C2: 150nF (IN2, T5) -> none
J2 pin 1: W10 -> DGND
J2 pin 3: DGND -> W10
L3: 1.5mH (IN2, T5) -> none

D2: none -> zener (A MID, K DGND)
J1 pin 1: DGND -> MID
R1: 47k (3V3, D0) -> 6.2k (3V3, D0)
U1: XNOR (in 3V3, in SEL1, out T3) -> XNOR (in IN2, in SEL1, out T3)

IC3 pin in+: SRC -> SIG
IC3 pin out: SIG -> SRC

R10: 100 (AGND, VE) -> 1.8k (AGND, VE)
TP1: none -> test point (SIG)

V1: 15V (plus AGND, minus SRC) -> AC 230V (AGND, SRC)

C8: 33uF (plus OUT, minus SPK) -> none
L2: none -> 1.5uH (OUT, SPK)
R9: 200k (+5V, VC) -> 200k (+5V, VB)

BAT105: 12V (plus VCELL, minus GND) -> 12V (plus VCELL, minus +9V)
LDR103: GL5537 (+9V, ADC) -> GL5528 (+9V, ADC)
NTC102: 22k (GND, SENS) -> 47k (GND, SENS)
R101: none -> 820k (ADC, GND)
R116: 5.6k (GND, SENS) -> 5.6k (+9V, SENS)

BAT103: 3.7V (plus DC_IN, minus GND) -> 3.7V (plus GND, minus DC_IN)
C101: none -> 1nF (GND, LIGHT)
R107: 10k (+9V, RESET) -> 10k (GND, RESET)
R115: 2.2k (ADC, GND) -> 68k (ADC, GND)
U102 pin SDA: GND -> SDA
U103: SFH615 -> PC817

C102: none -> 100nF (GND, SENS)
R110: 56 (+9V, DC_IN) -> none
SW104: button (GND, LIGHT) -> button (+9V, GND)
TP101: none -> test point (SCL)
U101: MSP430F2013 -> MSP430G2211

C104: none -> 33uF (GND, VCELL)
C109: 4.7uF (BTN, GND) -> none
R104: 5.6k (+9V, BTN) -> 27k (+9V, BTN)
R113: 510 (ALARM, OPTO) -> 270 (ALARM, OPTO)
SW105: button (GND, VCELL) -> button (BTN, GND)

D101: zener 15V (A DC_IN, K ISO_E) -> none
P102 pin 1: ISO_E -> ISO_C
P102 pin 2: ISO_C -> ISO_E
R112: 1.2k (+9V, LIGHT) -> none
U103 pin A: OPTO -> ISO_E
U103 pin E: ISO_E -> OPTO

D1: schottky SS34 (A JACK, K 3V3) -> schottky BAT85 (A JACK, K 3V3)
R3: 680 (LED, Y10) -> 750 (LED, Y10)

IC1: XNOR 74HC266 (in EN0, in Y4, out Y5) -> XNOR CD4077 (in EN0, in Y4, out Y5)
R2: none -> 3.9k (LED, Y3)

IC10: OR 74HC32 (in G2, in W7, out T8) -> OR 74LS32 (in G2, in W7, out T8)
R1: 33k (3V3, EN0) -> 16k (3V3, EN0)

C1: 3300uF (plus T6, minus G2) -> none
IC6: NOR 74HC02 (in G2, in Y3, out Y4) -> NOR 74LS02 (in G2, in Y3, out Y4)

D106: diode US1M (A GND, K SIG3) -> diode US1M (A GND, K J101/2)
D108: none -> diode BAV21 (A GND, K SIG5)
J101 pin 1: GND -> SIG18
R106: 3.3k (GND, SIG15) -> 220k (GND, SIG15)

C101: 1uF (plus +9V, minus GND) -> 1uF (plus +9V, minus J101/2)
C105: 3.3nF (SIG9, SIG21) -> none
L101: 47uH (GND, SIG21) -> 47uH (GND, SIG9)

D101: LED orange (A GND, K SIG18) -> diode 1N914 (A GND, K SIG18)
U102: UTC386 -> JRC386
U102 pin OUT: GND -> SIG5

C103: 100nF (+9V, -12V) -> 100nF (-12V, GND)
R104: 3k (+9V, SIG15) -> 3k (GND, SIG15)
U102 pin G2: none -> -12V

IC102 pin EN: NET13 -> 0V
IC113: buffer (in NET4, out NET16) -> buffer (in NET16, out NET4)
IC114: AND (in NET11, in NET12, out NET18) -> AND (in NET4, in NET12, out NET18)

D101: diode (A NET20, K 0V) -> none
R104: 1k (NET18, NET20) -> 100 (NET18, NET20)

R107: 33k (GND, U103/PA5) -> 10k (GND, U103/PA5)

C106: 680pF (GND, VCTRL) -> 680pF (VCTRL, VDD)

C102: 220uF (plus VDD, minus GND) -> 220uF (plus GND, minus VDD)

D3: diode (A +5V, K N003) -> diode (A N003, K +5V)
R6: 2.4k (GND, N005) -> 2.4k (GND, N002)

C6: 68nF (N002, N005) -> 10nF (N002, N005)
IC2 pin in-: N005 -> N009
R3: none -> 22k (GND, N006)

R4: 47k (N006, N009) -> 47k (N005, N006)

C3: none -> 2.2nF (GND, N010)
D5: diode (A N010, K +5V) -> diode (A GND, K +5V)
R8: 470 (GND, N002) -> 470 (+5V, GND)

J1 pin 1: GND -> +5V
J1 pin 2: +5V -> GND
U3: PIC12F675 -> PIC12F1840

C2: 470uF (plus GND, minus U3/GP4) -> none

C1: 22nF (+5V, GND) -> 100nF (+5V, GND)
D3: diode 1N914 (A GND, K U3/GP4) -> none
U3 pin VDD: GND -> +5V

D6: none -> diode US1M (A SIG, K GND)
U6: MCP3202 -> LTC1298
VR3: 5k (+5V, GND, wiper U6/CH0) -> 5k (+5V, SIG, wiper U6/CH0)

..............................

● Prompt
Could you retype every line of the data exactly?

● Answer
C2: 150nF (IN2, T5) -> none
J2 pin 1: W10 -> DGND
J2 pin 3: DGND -> W10
L3: 1.5mH (IN2, T5) -> none

D2: none -> zener (A MID, K DGND)
J1 pin 1: DGND -> MID
R1: 47k (3V3, D0) -> 6.2k (3V3, D0)
U1: XNOR (in 3V3, in SEL1, out T3) -> XNOR (in IN2, in SEL1, out T3)

IC3 pin in+: SRC -> SIG
IC3 pin out: SIG -> SRC

R10: 100 (AGND, VE) -> 1.8k (AGND, VE)
TP1: none -> test point (SIG)

V1: 15V (plus AGND, minus SRC) -> AC 230V (AGND, SRC)

C8: 33uF (plus OUT, minus SPK) -> none
L2: none -> 1.5uH (OUT, SPK)
R9: 200k (+5V, VC) -> 200k (+5V, VB)

BAT105: 12V (plus VCELL, minus GND) -> 12V (plus VCELL, minus +9V)
LDR103: GL5537 (+9V, ADC) -> GL5528 (+9V, ADC)
NTC102: 22k (GND, SENS) -> 47k (GND, SENS)
R101: none -> 820k (ADC, GND)
R116: 5.6k (GND, SENS) -> 5.6k (+9V, SENS)

BAT103: 3.7V (plus DC_IN, minus GND) -> 3.7V (plus GND, minus DC_IN)
C101: none -> 1nF (GND, LIGHT)
R107: 10k (+9V, RESET) -> 10k (GND, RESET)
R115: 2.2k (ADC, GND) -> 68k (ADC, GND)
U102 pin SDA: GND -> SDA
U103: SFH615 -> PC817

C102: none -> 100nF (GND, SENS)
R110: 56 (+9V, DC_IN) -> none
SW104: button (GND, LIGHT) -> button (+9V, GND)
TP101: none -> test point (SCL)
U101: MSP430F2013 -> MSP430G2211

C104: none -> 33uF (GND, VCELL)
C109: 4.7uF (BTN, GND) -> none
R104: 5.6k (+9V, BTN) -> 27k (+9V, BTN)
R113: 510 (ALARM, OPTO) -> 270 (ALARM, OPTO)
SW105: button (GND, VCELL) -> button (BTN, GND)

D101: zener 15V (A DC_IN, K ISO_E) -> none
P102 pin 1: ISO_E -> ISO_C
P102 pin 2: ISO_C -> ISO_E
R112: 1.2k (+9V, LIGHT) -> none
U103 pin A: OPTO -> ISO_E
U103 pin E: ISO_E -> OPTO

D1: schottky SS34 (A JACK, K 3V3) -> schottky BAT85 (A JACK, K 3V3)
R3: 680 (LED, Y10) -> 750 (LED, Y10)

IC1: XNOR 74HC266 (in EN0, in Y4, out Y5) -> XNOR CD4077 (in EN0, in Y4, out Y5)
R2: none -> 3.9k (LED, Y3)

IC10: OR 74HC32 (in G2, in W7, out T8) -> OR 74LS32 (in G2, in W7, out T8)
R1: 33k (3V3, EN0) -> 16k (3V3, EN0)

C1: 3300uF (plus T6, minus G2) -> none
IC6: NOR 74HC02 (in G2, in Y3, out Y4) -> NOR 74LS02 (in G2, in Y3, out Y4)

D106: diode US1M (A GND, K SIG3) -> diode US1M (A GND, K J101/2)
D108: none -> diode BAV21 (A GND, K SIG5)
J101 pin 1: GND -> SIG18
R106: 3.3k (GND, SIG15) -> 220k (GND, SIG15)

C101: 1uF (plus +9V, minus GND) -> 1uF (plus +9V, minus J101/2)
C105: 3.3nF (SIG9, SIG21) -> none
L101: 47uH (GND, SIG21) -> 47uH (GND, SIG9)

D101: LED orange (A GND, K SIG18) -> diode 1N914 (A GND, K SIG18)
U102: UTC386 -> JRC386
U102 pin OUT: GND -> SIG5

C103: 100nF (+9V, -12V) -> 100nF (-12V, GND)
R104: 3k (+9V, SIG15) -> 3k (GND, SIG15)
U102 pin G2: none -> -12V

IC102 pin EN: NET13 -> 0V
IC113: buffer (in NET4, out NET16) -> buffer (in NET16, out NET4)
IC114: AND (in NET11, in NET12, out NET18) -> AND (in NET4, in NET12, out NET18)

D101: diode (A NET20, K 0V) -> none
R104: 1k (NET18, NET20) -> 100 (NET18, NET20)

R107: 33k (GND, U103/PA5) -> 10k (GND, U103/PA5)

C106: 680pF (GND, VCTRL) -> 680pF (VCTRL, VDD)

C102: 220uF (plus VDD, minus GND) -> 220uF (plus GND, minus VDD)

D3: diode (A +5V, K N003) -> diode (A N003, K +5V)
R6: 2.4k (GND, N005) -> 2.4k (GND, N002)

C6: 68nF (N002, N005) -> 10nF (N002, N005)
IC2 pin in-: N005 -> N009
R3: none -> 22k (GND, N006)

R4: 47k (N006, N009) -> 47k (N005, N006)

C3: none -> 2.2nF (GND, N010)
D5: diode (A N010, K +5V) -> diode (A GND, K +5V)
R8: 470 (GND, N002) -> 470 (+5V, GND)

J1 pin 1: GND -> +5V
J1 pin 2: +5V -> GND
U3: PIC12F675 -> PIC12F1840

C2: 470uF (plus GND, minus U3/GP4) -> none

C1: 22nF (+5V, GND) -> 100nF (+5V, GND)
D3: diode 1N914 (A GND, K U3/GP4) -> none
U3 pin VDD: GND -> +5V

D6: none -> diode US1M (A SIG, K GND)
U6: MCP3202 -> LTC1298
VR3: 5k (+5V, GND, wiper U6/CH0) -> 5k (+5V, SIG, wiper U6/CH0)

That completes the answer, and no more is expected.